Work through the data and report how many lines include the string "moved", giving the number alone.

Scene difference descriptions
========

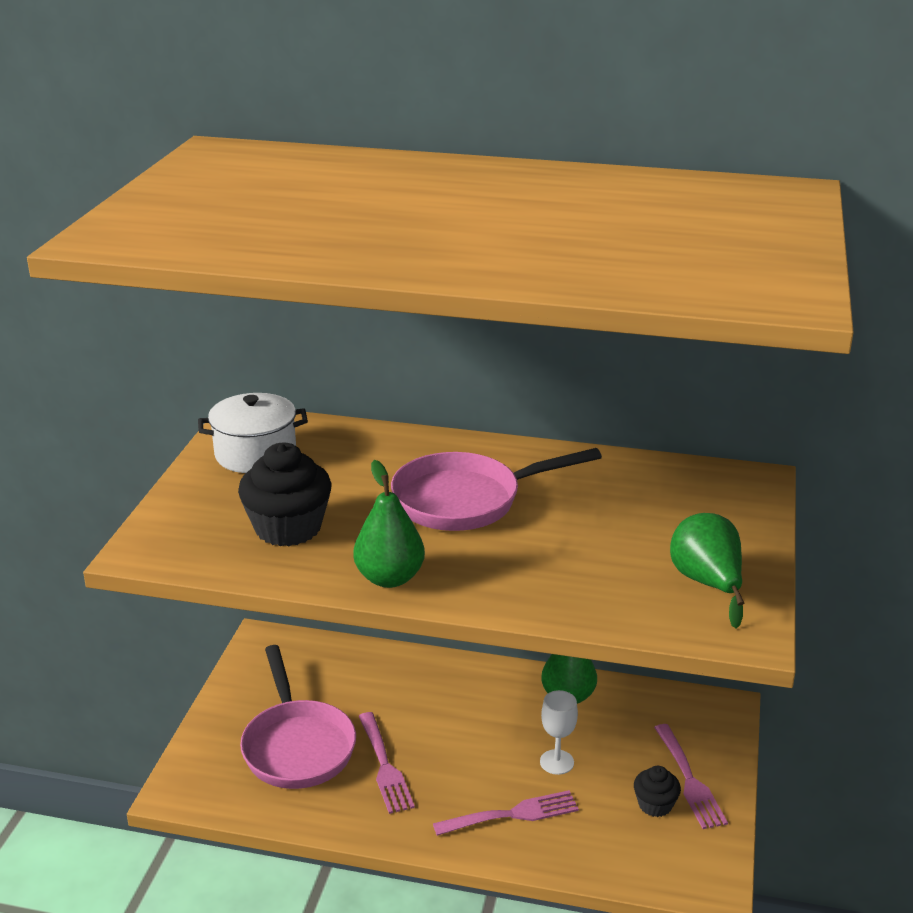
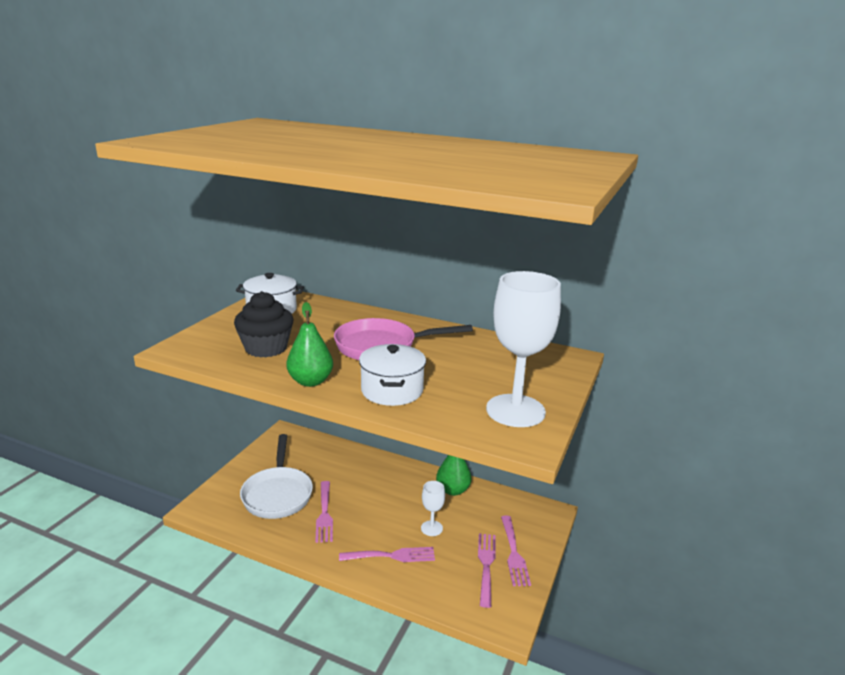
camera: 10 degrees right, 5 degrees down
pink pan [240,645,356,789] -> white pan [240,434,313,519]
black cupcake [634,766,681,817] -> pink fork [478,533,496,608]
green pear [670,513,744,628] -> white goblet [486,271,561,427]
none -> white pot [359,344,426,406]

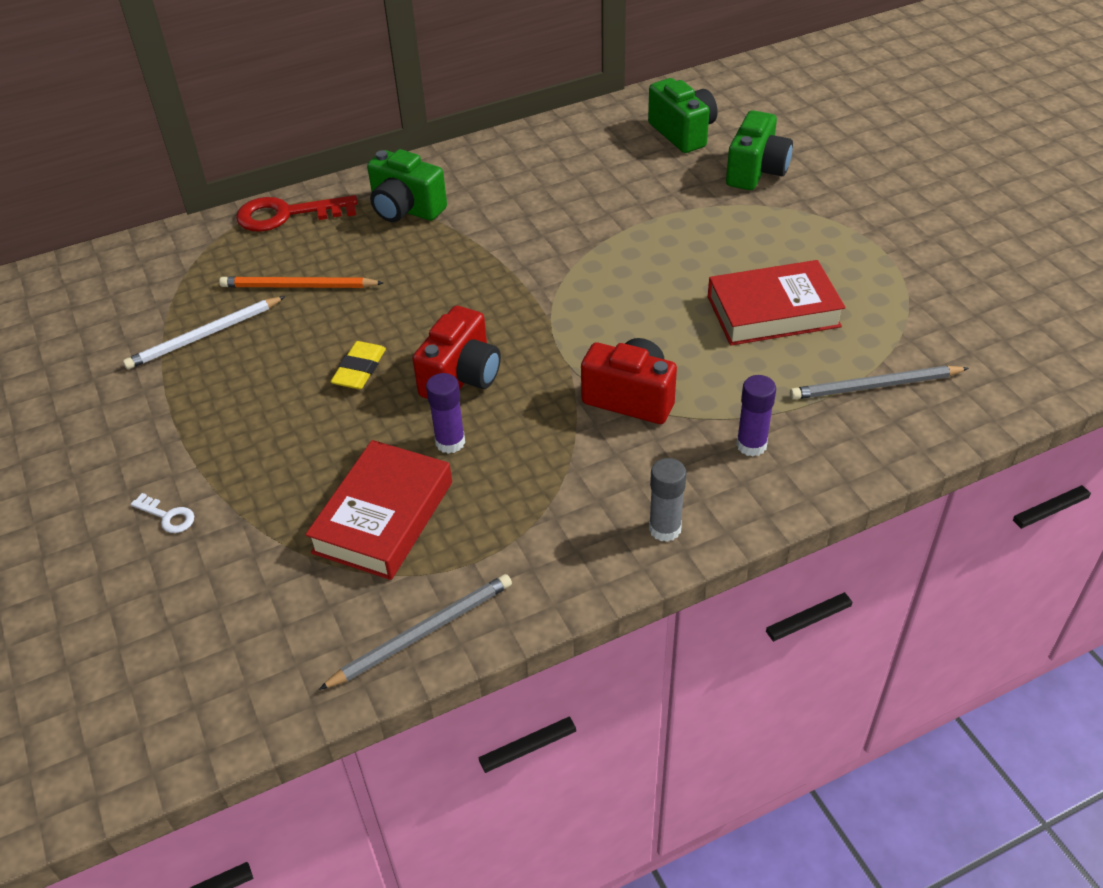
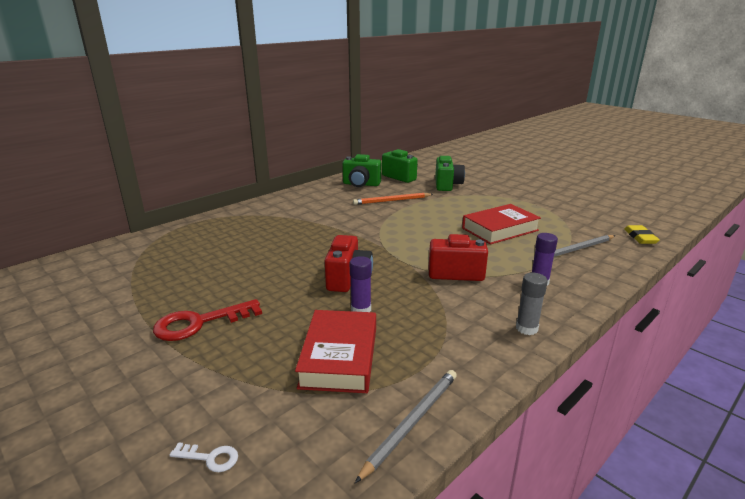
camera: 20 degrees left, 20 degrees down
white pencil [123,296,285,369] -> none
white key [131,493,194,533] -> white key moved to [170,442,238,472]
orange pencil [219,276,383,288] -> orange pencil moved to [353,193,433,205]
red key [236,195,357,232] -> red key moved to [153,299,262,341]
yellow eraser [330,341,386,389] -> yellow eraser moved to [624,225,660,244]
green camera [367,149,447,222] -> green camera moved to [343,154,381,187]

========

ANSWER TO THIS EXERCISE
5